**Problem**
Reproduce all of the records word for word, omitting the pictures.

Records from a collection:
=-=-=-=-=

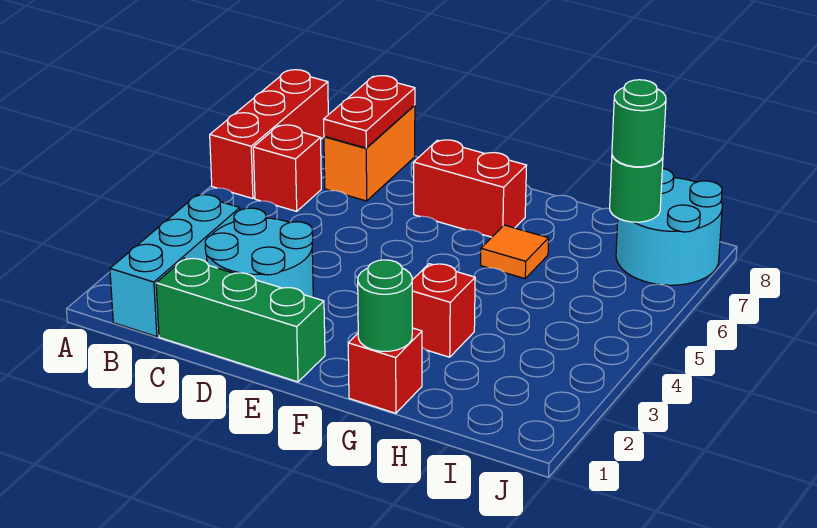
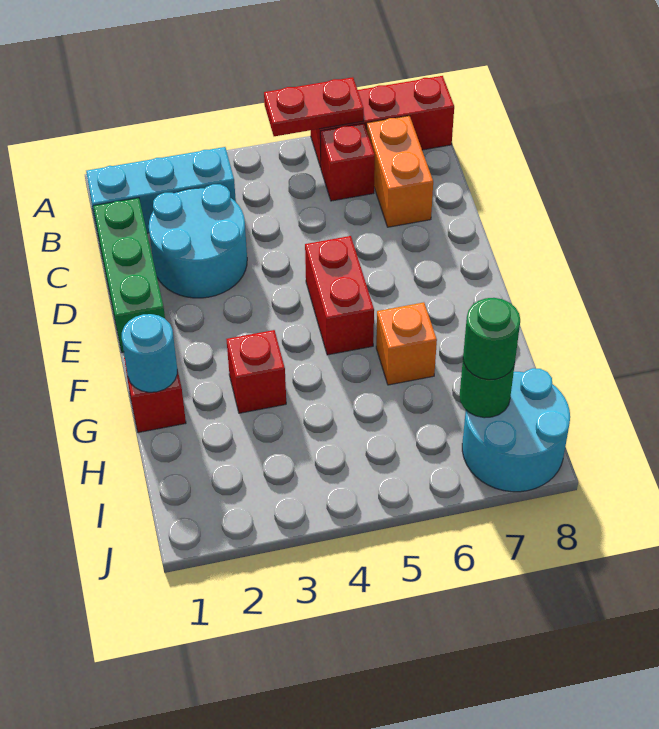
orange brick C7:C8 level 1 -> orange brick B7:C7 level 1
red plate C7:C8 level 2 -> red plate A5:A6 level 2
red brick E7:F7 level 1 -> red brick E5:F5 level 1
green round brick G1 level 2 -> cyan round brick G1 level 2
orange tile G6 level 1 -> orange brick G6 level 1

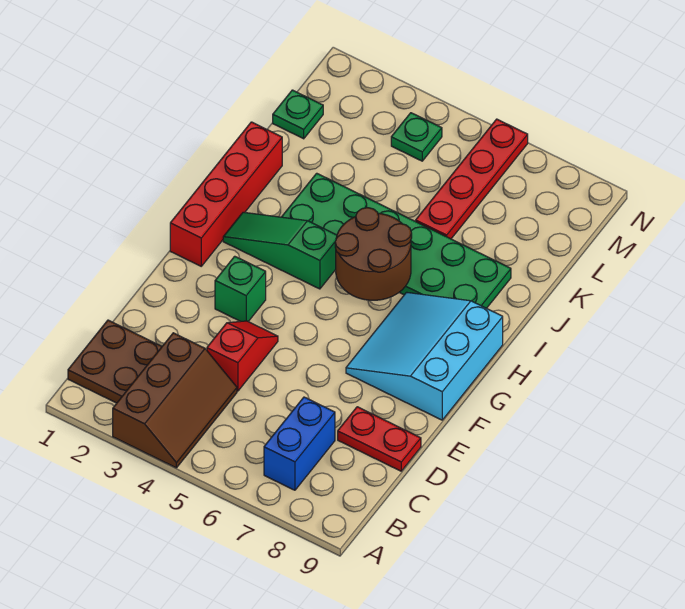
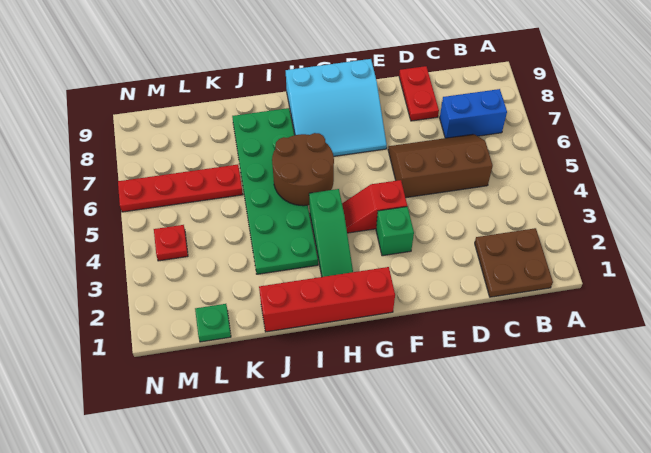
brown slope A3:C4 level 1 top 3 -> brown slope C5:E6 level 1 top 5
red slope D4:E4 level 1 top D -> red slope F4:G4 level 1 top F
green plate M4 level 1 -> red plate M4 level 1

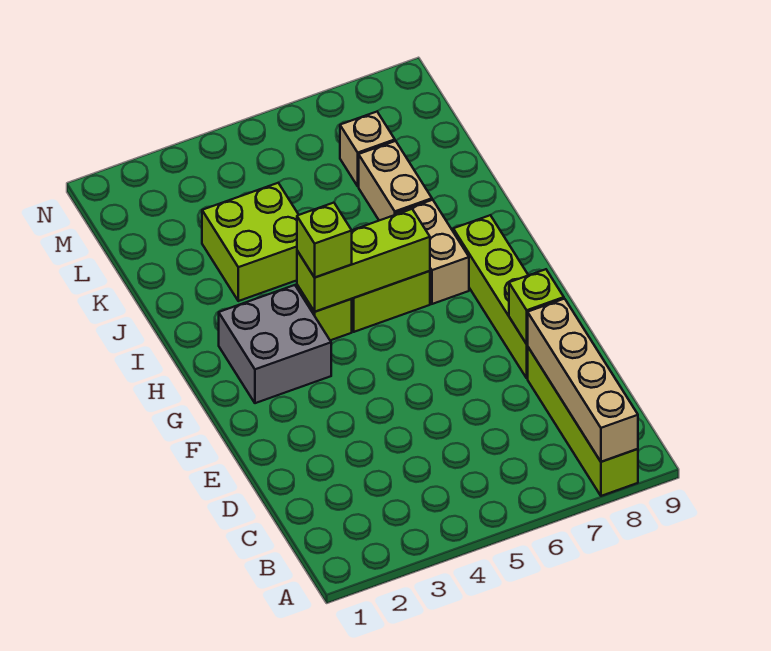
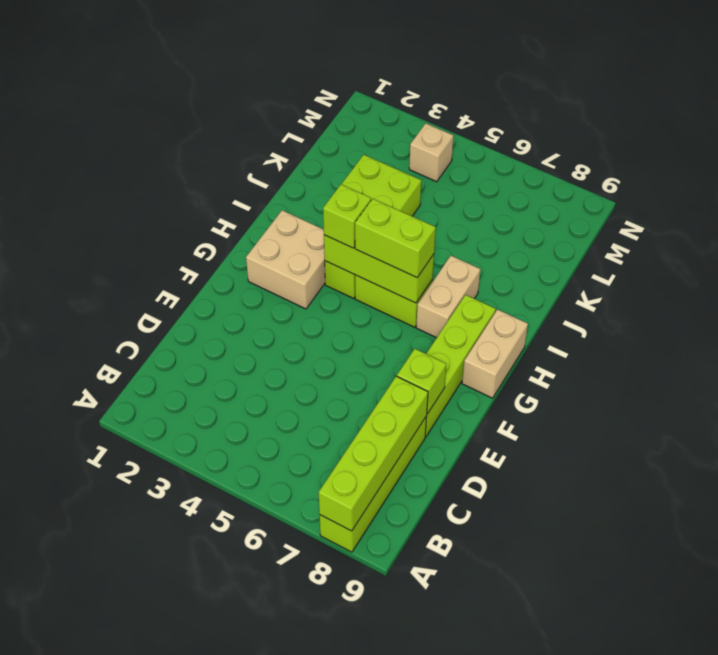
tan brick A8:D8 level 2 -> lime brick A8:D8 level 2
grey brick G2:H3 level 1 -> tan brick G2:H3 level 1
none -> lime brick H5:H6 level 3
tan brick J7:K7 level 1 -> tan brick G9:H9 level 1
tan brick L7 level 1 -> tan brick M4 level 1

=-=-=-=-=

**Written response**
orange brick C7:C8 level 1 -> orange brick B7:C7 level 1
red plate C7:C8 level 2 -> red plate A5:A6 level 2
red brick E7:F7 level 1 -> red brick E5:F5 level 1
green round brick G1 level 2 -> cyan round brick G1 level 2
orange tile G6 level 1 -> orange brick G6 level 1

brown slope A3:C4 level 1 top 3 -> brown slope C5:E6 level 1 top 5
red slope D4:E4 level 1 top D -> red slope F4:G4 level 1 top F
green plate M4 level 1 -> red plate M4 level 1

tan brick A8:D8 level 2 -> lime brick A8:D8 level 2
grey brick G2:H3 level 1 -> tan brick G2:H3 level 1
none -> lime brick H5:H6 level 3
tan brick J7:K7 level 1 -> tan brick G9:H9 level 1
tan brick L7 level 1 -> tan brick M4 level 1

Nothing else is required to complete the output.